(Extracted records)
################
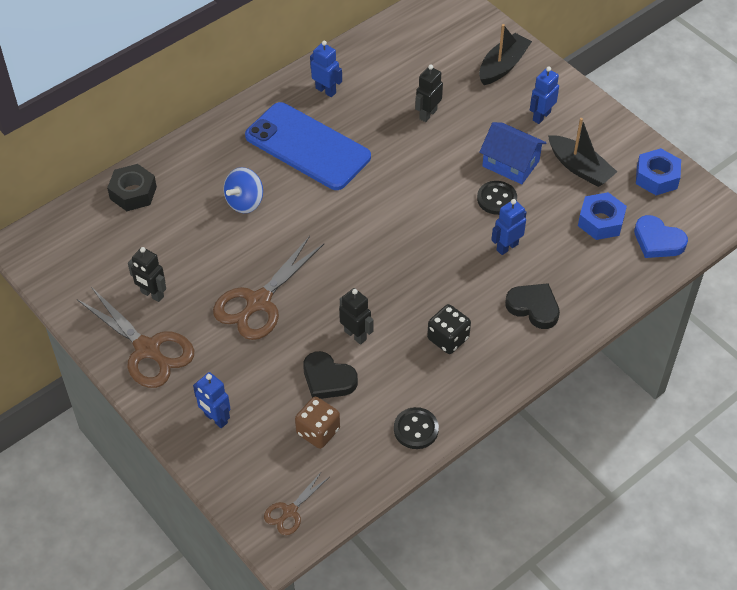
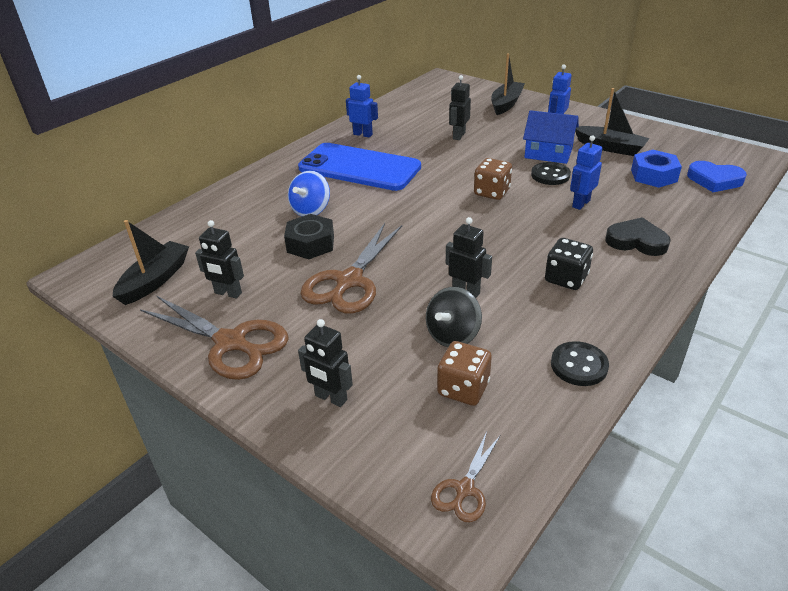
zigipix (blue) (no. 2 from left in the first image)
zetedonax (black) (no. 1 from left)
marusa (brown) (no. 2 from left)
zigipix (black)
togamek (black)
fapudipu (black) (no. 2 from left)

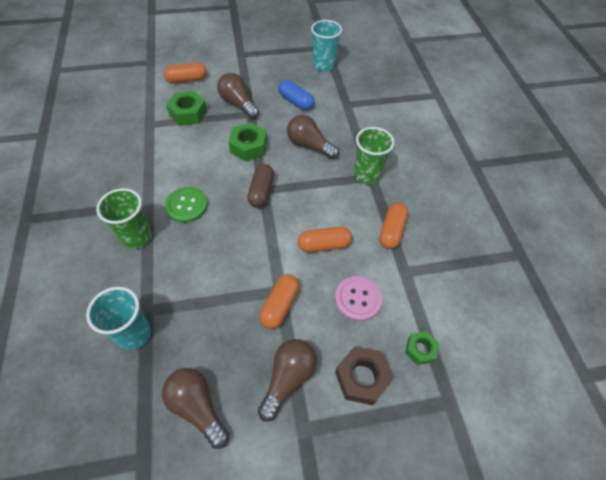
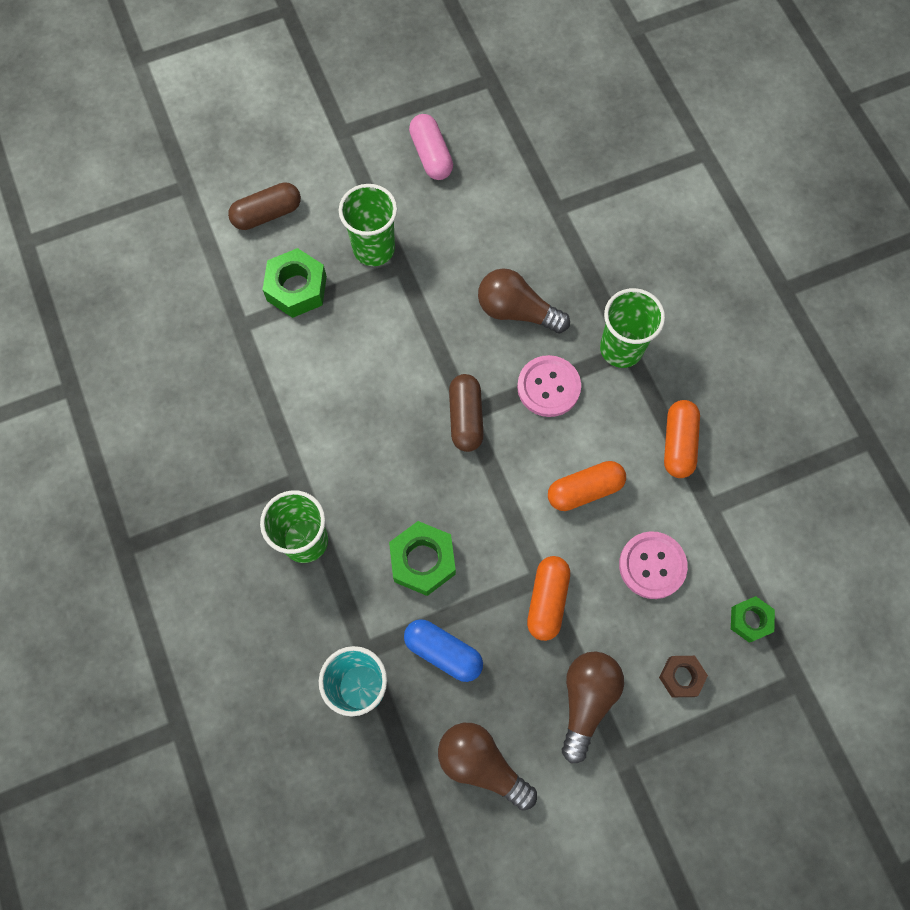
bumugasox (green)
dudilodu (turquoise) (no. 2 from left in the first image)
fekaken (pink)
bumugasox (pink) (no. 1 from left)
zigipix (green) (no. 2 from left)
fekaken (blue)
dudilodu (green) (no. 2 from left)
fekaken (brown) (no. 1 from left)
zigipix (brown)

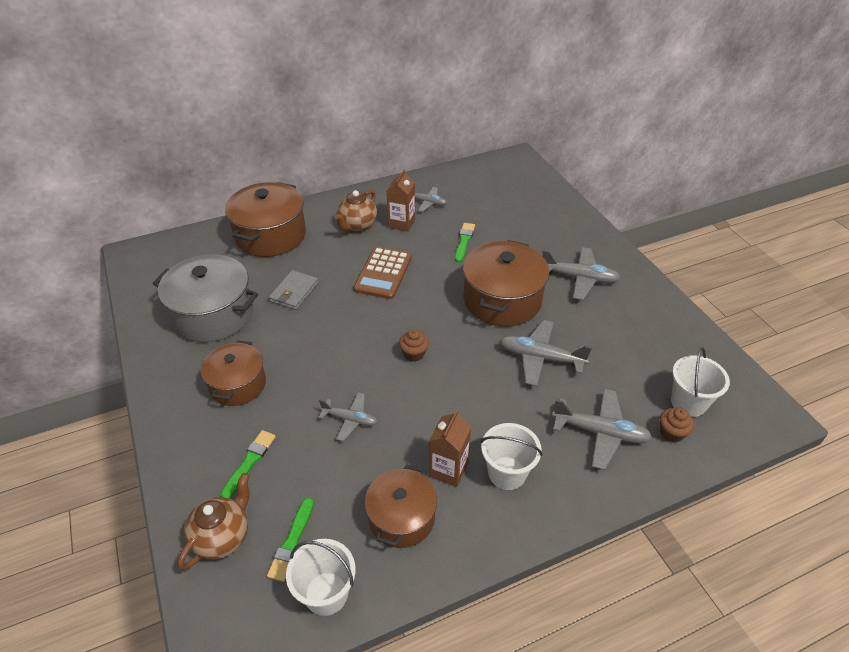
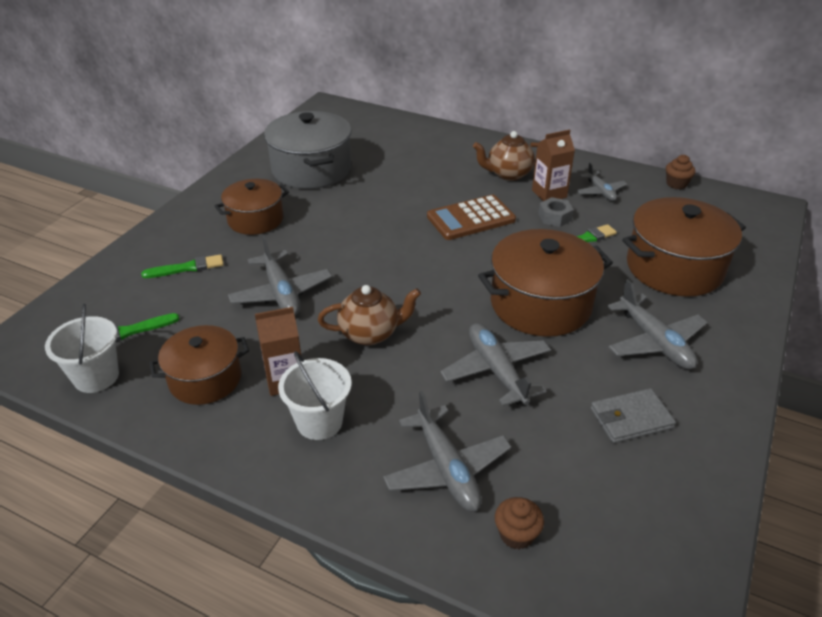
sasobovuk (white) (no. 3 from left in the first image)
zigipix (grey)
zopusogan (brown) (no. 1 from left)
################
▸ **Work instruction**:
The entries must be written out again unchanged. Images are to be left out.

▸ **Exercise response**:
zigipix (blue) (no. 2 from left in the first image)
zetedonax (black) (no. 1 from left)
marusa (brown) (no. 2 from left)
zigipix (black)
togamek (black)
fapudipu (black) (no. 2 from left)

bumugasox (green)
dudilodu (turquoise) (no. 2 from left in the first image)
fekaken (pink)
bumugasox (pink) (no. 1 from left)
zigipix (green) (no. 2 from left)
fekaken (blue)
dudilodu (green) (no. 2 from left)
fekaken (brown) (no. 1 from left)
zigipix (brown)

sasobovuk (white) (no. 3 from left in the first image)
zigipix (grey)
zopusogan (brown) (no. 1 from left)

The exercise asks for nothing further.